▶ **Task instructions**: Write the entries below as a JSON list of strings, with one string for each line and the blank lines left out.

▶ **Provided records**:
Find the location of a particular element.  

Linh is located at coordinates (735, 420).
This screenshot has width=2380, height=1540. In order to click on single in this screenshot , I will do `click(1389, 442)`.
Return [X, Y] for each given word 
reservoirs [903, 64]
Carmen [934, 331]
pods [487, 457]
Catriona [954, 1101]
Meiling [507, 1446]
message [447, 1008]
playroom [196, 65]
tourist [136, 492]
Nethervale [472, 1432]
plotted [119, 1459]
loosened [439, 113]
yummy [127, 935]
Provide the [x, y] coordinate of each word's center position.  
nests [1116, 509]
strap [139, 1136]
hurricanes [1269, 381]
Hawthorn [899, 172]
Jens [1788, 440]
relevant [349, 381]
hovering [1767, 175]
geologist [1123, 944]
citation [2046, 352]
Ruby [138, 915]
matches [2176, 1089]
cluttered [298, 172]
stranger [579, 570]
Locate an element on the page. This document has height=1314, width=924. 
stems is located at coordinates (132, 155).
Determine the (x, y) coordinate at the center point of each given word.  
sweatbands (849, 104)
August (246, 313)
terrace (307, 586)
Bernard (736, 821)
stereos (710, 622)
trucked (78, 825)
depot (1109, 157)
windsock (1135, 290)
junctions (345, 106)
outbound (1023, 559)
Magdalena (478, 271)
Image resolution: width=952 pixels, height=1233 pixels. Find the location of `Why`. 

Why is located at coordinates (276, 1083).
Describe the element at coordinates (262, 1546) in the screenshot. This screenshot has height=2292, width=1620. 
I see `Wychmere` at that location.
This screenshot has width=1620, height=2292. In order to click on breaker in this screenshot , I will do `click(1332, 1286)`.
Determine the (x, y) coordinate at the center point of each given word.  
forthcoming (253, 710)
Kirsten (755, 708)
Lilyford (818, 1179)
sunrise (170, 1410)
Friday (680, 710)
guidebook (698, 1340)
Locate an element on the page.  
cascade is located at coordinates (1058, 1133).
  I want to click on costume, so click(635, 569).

▶ **Full response**:
[
  "Find the location of a particular element.  ",
  "Linh is located at coordinates (735, 420).",
  "This screenshot has width=2380, height=1540. In order to click on single in this screenshot , I will do `click(1389, 442)`.",
  "Return [X, Y] for each given word ",
  "reservoirs [903, 64]",
  "Carmen [934, 331]",
  "pods [487, 457]",
  "Catriona [954, 1101]",
  "Meiling [507, 1446]",
  "message [447, 1008]",
  "playroom [196, 65]",
  "tourist [136, 492]",
  "Nethervale [472, 1432]",
  "plotted [119, 1459]",
  "loosened [439, 113]",
  "yummy [127, 935]",
  "Provide the [x, y] coordinate of each word's center position.  ",
  "nests [1116, 509]",
  "strap [139, 1136]",
  "hurricanes [1269, 381]",
  "Hawthorn [899, 172]",
  "Jens [1788, 440]",
  "relevant [349, 381]",
  "hovering [1767, 175]",
  "geologist [1123, 944]",
  "citation [2046, 352]",
  "Ruby [138, 915]",
  "matches [2176, 1089]",
  "cluttered [298, 172]",
  "stranger [579, 570]",
  "Locate an element on the page. This document has height=1314, width=924. ",
  "stems is located at coordinates (132, 155).",
  "Determine the (x, y) coordinate at the center point of each given word.  ",
  "sweatbands (849, 104)",
  "August (246, 313)",
  "terrace (307, 586)",
  "Bernard (736, 821)",
  "stereos (710, 622)",
  "trucked (78, 825)",
  "depot (1109, 157)",
  "windsock (1135, 290)",
  "junctions (345, 106)",
  "outbound (1023, 559)",
  "Magdalena (478, 271)",
  "Image resolution: width=952 pixels, height=1233 pixels. Find the location of `Why`. ",
  "Why is located at coordinates (276, 1083).",
  "Describe the element at coordinates (262, 1546) in the screenshot. This screenshot has height=2292, width=1620. ",
  "I see `Wychmere` at that location.",
  "This screenshot has width=1620, height=2292. In order to click on breaker in this screenshot , I will do `click(1332, 1286)`.",
  "Determine the (x, y) coordinate at the center point of each given word.  ",
  "forthcoming (253, 710)",
  "Kirsten (755, 708)",
  "Lilyford (818, 1179)",
  "sunrise (170, 1410)",
  "Friday (680, 710)",
  "guidebook (698, 1340)",
  "Locate an element on the page.  ",
  "cascade is located at coordinates (1058, 1133).",
  "  I want to click on costume, so click(635, 569)."
]